── RECORDS TO PROCESS

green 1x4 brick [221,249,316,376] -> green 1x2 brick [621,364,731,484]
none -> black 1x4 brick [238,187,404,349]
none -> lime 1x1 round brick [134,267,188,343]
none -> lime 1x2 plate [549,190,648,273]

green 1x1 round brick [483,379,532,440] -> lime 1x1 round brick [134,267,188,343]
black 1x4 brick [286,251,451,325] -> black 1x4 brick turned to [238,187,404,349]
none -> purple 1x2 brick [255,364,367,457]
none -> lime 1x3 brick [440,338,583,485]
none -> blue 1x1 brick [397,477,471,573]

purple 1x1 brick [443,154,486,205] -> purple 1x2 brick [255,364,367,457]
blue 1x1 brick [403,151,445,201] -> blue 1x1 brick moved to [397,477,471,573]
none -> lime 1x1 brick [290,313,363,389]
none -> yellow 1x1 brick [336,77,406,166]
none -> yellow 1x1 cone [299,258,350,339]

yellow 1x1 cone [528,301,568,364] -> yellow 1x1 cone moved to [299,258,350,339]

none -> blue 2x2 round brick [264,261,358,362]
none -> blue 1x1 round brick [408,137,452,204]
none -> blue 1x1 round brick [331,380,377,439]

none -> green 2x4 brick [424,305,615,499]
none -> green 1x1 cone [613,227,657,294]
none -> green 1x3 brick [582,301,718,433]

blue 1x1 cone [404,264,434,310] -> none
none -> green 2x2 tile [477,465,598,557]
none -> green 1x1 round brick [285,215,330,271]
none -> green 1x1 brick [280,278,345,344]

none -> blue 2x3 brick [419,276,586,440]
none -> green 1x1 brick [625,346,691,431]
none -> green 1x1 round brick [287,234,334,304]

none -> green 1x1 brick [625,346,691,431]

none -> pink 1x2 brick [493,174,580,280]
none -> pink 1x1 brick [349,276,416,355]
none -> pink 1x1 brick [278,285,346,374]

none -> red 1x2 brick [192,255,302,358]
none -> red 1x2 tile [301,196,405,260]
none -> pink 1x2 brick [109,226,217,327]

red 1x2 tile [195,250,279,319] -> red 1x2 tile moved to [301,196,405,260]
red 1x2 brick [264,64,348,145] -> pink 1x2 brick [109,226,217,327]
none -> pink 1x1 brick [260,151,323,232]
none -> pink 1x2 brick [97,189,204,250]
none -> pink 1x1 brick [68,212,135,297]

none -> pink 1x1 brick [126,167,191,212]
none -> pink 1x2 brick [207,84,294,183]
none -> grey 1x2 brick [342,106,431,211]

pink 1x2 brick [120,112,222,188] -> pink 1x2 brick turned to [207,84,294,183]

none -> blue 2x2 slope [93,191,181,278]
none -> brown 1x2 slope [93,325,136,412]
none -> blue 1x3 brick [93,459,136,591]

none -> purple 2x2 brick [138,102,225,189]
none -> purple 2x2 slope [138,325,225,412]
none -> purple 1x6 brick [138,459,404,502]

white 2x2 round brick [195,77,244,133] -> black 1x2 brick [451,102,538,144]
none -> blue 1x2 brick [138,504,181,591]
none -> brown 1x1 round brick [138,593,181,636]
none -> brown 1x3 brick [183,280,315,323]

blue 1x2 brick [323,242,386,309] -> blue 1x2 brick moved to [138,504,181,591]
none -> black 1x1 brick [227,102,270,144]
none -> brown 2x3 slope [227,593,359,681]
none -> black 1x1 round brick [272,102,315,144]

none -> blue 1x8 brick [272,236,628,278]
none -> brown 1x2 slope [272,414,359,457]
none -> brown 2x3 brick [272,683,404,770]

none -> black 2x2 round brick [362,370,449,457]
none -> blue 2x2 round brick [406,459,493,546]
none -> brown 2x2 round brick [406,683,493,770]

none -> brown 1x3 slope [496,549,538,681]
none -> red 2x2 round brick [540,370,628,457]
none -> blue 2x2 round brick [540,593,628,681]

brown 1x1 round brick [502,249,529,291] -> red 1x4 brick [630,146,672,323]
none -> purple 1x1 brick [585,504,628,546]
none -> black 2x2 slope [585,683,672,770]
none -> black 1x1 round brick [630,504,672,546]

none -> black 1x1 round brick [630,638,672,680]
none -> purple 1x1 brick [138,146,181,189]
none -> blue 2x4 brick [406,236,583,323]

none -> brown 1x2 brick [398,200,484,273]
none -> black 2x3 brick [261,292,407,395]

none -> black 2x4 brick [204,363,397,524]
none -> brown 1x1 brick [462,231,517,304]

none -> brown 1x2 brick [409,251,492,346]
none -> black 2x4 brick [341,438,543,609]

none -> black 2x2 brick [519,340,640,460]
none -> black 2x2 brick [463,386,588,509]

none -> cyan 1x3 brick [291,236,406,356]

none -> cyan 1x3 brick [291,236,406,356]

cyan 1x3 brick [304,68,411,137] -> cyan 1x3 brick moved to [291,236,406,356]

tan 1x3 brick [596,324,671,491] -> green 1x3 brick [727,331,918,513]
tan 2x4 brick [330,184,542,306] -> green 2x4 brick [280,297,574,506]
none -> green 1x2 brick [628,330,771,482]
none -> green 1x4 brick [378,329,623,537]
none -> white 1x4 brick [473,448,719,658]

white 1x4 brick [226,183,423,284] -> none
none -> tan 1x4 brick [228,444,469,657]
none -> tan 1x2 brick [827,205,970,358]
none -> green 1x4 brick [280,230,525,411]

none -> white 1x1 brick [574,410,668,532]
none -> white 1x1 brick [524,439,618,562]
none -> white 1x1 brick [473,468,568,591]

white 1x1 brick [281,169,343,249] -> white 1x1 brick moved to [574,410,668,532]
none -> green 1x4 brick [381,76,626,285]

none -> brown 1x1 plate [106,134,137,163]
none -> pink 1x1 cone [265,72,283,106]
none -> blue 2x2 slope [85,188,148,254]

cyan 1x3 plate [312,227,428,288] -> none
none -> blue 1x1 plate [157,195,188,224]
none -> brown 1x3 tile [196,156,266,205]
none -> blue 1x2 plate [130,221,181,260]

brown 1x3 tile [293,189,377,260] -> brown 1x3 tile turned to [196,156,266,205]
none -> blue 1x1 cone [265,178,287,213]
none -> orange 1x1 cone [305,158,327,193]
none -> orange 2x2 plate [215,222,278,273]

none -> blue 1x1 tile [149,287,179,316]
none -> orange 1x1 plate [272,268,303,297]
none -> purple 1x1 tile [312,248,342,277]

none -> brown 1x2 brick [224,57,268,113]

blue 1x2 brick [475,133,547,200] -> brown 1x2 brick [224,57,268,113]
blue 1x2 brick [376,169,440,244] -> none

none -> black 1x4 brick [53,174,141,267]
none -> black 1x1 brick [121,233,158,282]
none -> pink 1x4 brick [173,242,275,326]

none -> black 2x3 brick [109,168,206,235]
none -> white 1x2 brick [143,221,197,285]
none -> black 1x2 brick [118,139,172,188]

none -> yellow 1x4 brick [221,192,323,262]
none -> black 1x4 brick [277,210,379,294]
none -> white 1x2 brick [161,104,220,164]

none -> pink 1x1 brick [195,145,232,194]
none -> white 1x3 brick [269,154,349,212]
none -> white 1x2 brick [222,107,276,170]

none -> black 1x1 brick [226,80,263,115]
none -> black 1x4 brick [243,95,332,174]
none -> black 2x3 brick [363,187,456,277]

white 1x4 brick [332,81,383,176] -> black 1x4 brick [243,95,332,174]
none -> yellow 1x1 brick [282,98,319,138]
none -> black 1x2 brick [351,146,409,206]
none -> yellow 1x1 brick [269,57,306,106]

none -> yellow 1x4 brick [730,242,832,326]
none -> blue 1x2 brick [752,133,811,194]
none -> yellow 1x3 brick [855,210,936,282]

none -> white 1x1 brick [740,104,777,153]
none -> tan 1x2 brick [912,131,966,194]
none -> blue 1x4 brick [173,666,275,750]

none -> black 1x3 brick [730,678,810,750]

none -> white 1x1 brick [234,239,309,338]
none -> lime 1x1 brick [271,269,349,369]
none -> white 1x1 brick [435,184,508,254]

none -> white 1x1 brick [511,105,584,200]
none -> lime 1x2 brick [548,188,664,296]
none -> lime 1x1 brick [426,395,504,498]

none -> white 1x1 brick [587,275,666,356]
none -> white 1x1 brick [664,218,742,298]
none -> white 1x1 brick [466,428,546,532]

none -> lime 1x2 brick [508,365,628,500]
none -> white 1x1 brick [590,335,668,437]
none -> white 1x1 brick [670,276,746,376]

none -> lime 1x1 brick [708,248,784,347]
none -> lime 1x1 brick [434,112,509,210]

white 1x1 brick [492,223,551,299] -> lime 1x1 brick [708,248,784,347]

────

WORK REQUEST = Above are the records; repeat exactly the lines from the one holding "blue 1x2 brick [376,169,440,244] -> none" down to the one holding "none -> black 1x4 brick [277,210,379,294]", end lines included.

PROBLEM SOLUTION =
blue 1x2 brick [376,169,440,244] -> none

none -> black 1x4 brick [53,174,141,267]
none -> black 1x1 brick [121,233,158,282]
none -> pink 1x4 brick [173,242,275,326]

none -> black 2x3 brick [109,168,206,235]
none -> white 1x2 brick [143,221,197,285]
none -> black 1x2 brick [118,139,172,188]

none -> yellow 1x4 brick [221,192,323,262]
none -> black 1x4 brick [277,210,379,294]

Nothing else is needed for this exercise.